**Scene comparison data:**
##############################

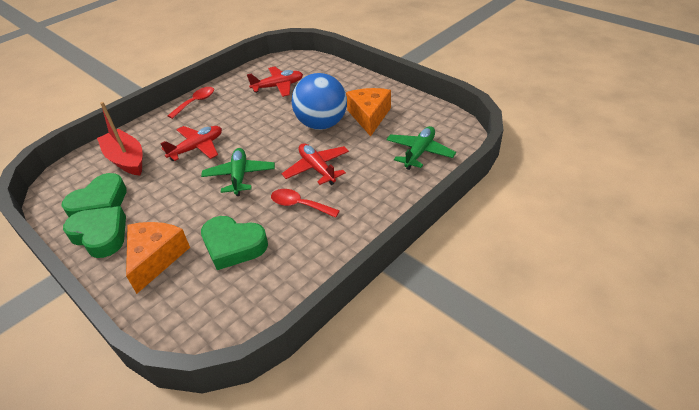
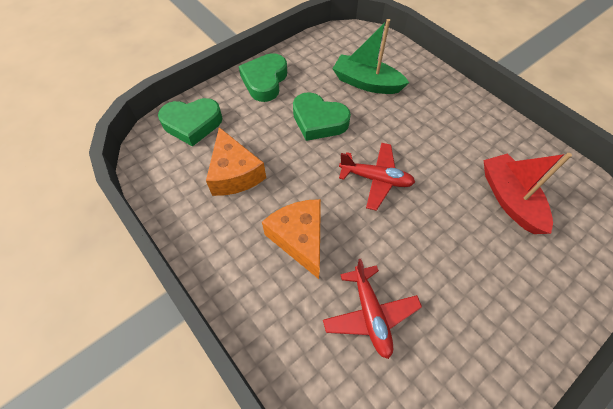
blue ball: 1 -> 0
green boat: 0 -> 1
green plane: 2 -> 0
red plane: 3 -> 2
red spoon: 2 -> 0

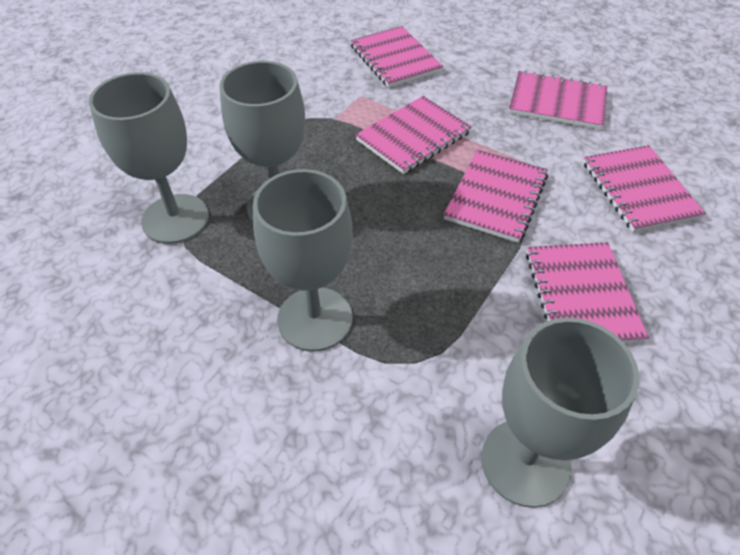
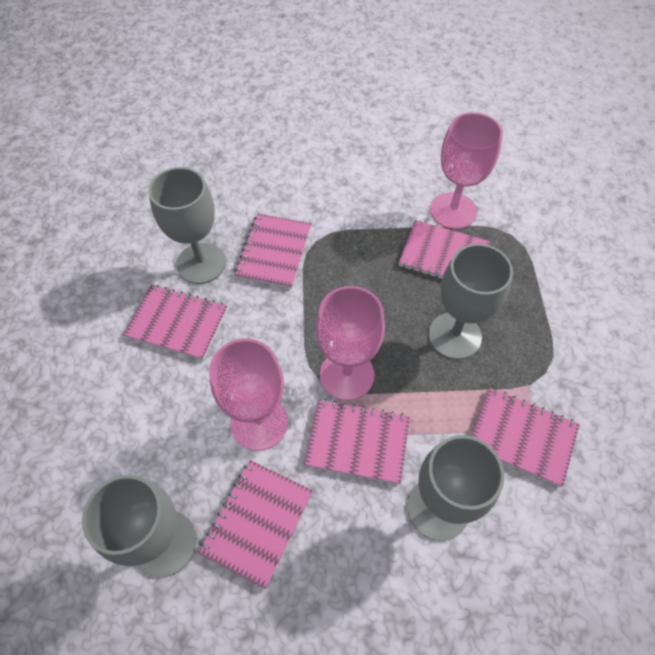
pink goblet: 0 -> 3

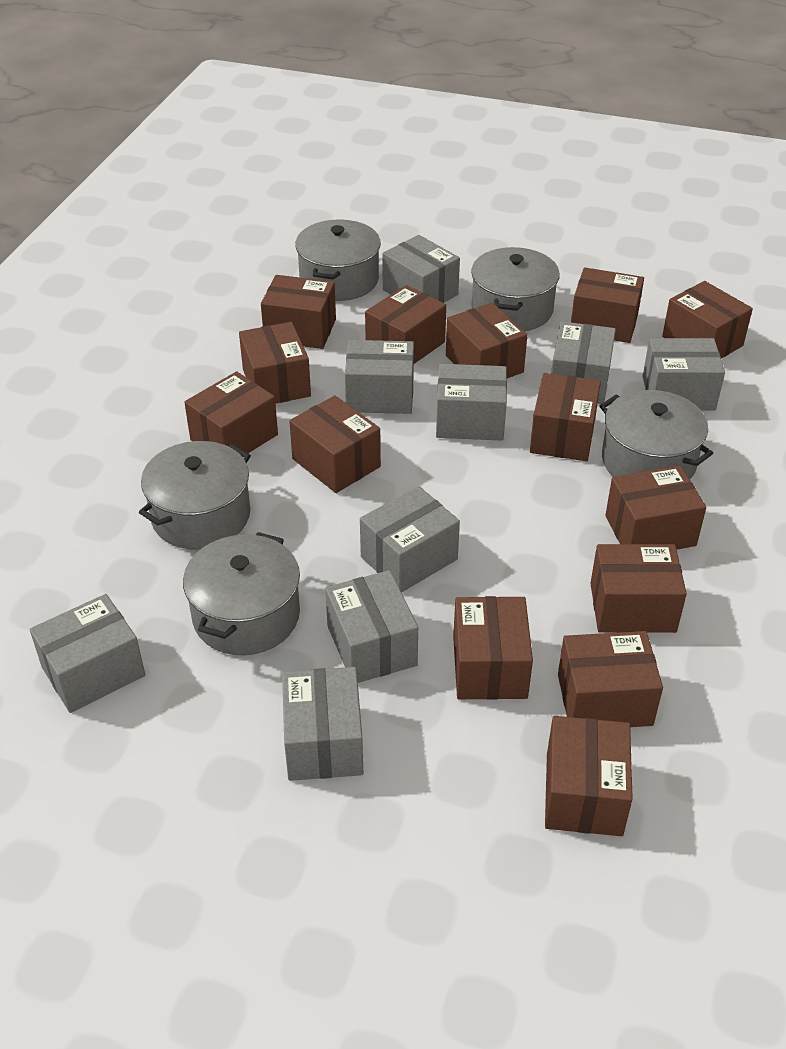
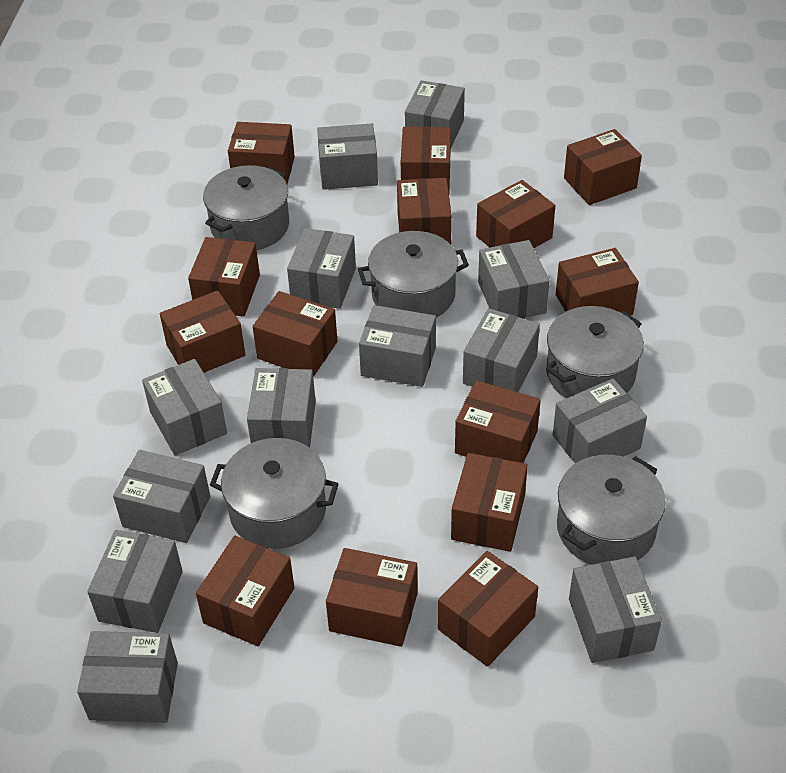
grey box: 9 -> 13

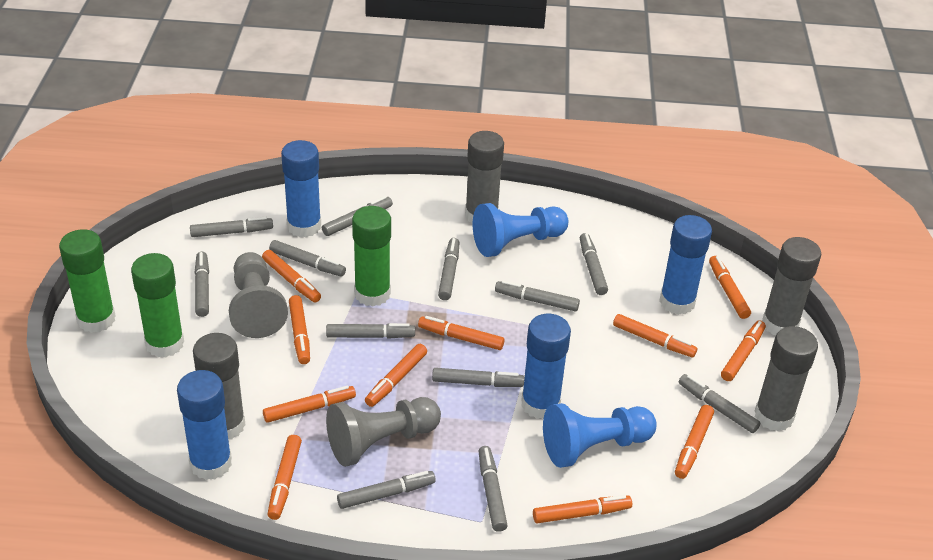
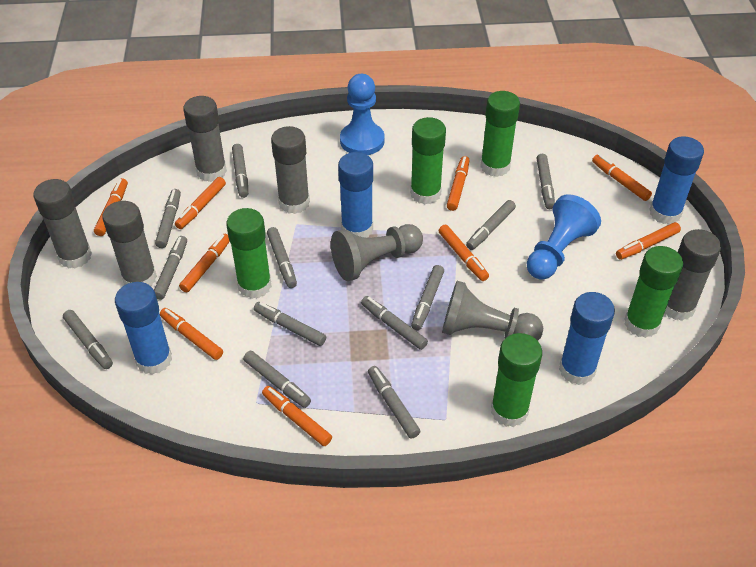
green glue stick: 3 -> 5
grey glue stick: 4 -> 5
orange marker: 11 -> 9

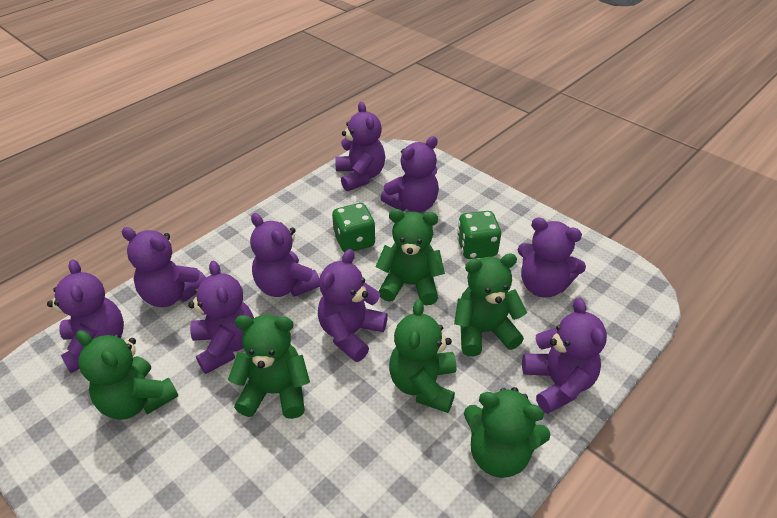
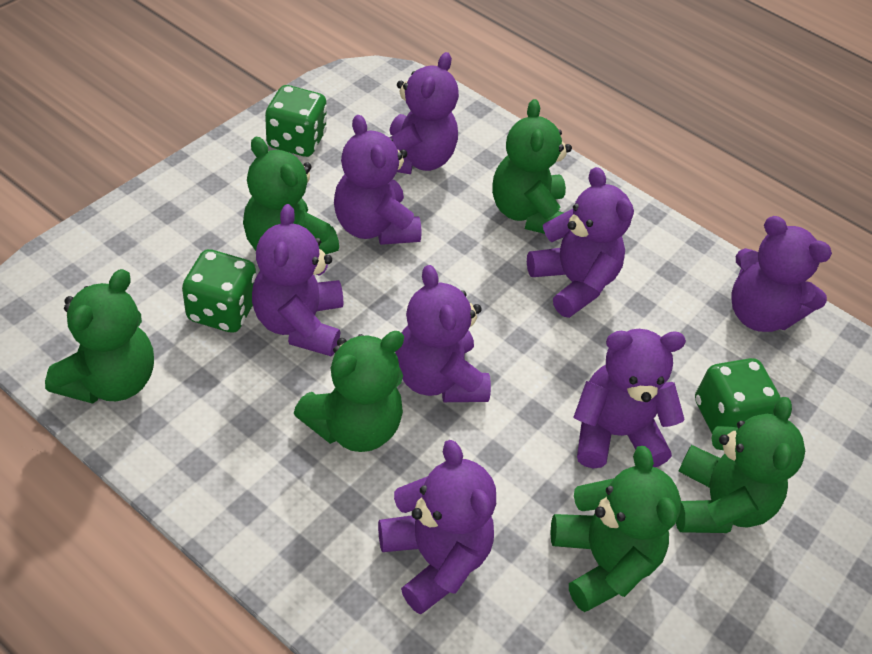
green dice: 2 -> 3
purple teddy bear: 9 -> 8

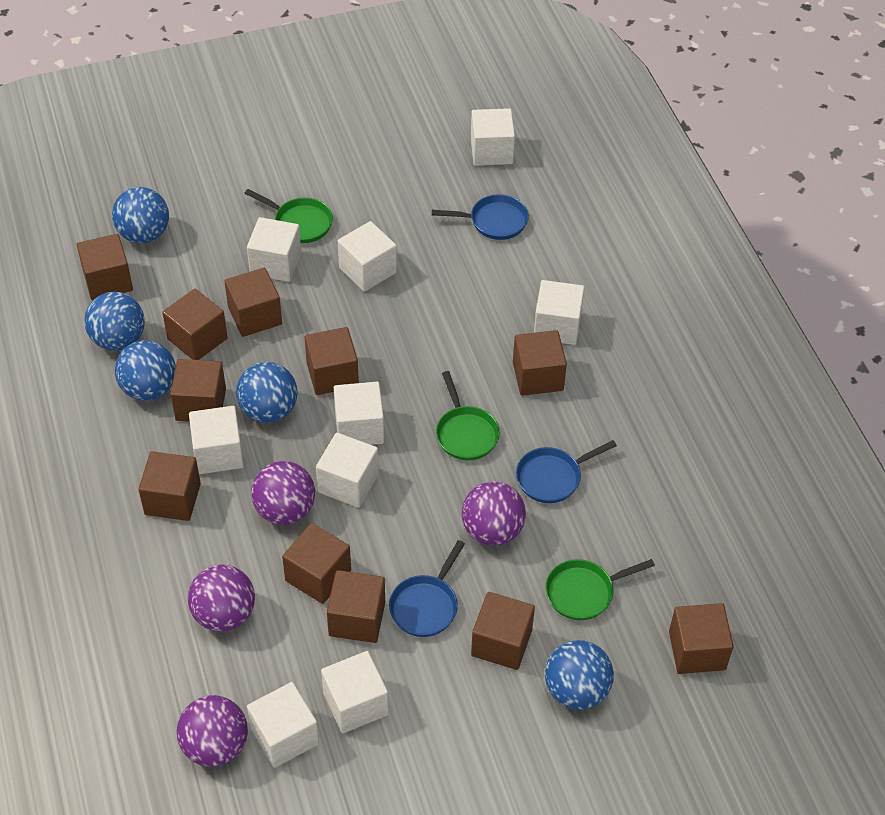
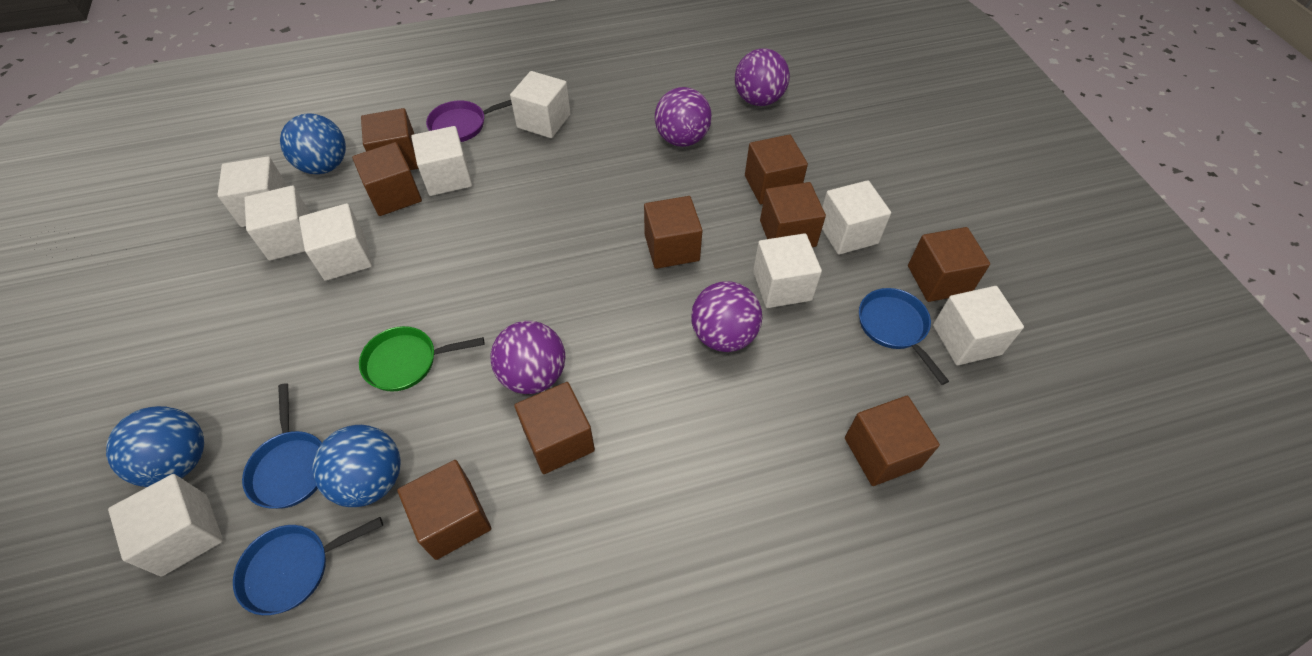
blue ball: 5 -> 3
brown cube: 11 -> 9
green pan: 3 -> 1
purple pan: 0 -> 1

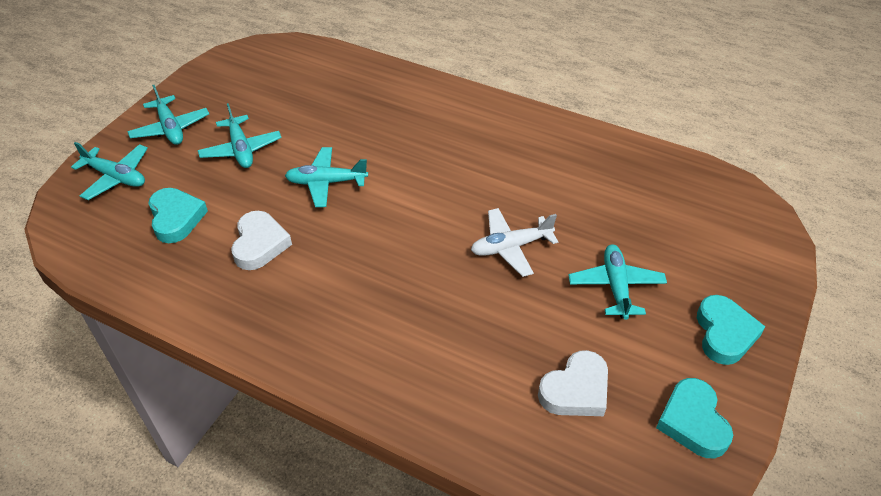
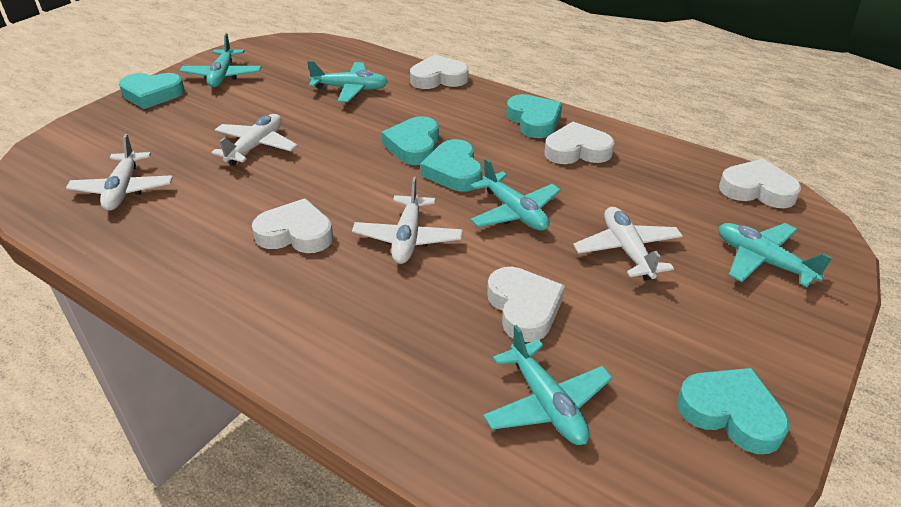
turquoise heart: 3 -> 5
white heart: 2 -> 5
white plane: 1 -> 4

##############################

**Task instructions:**
Search the entries for the word "stick". Copy each line where it appears.

**Result of the exercise:**
green glue stick: 3 -> 5
grey glue stick: 4 -> 5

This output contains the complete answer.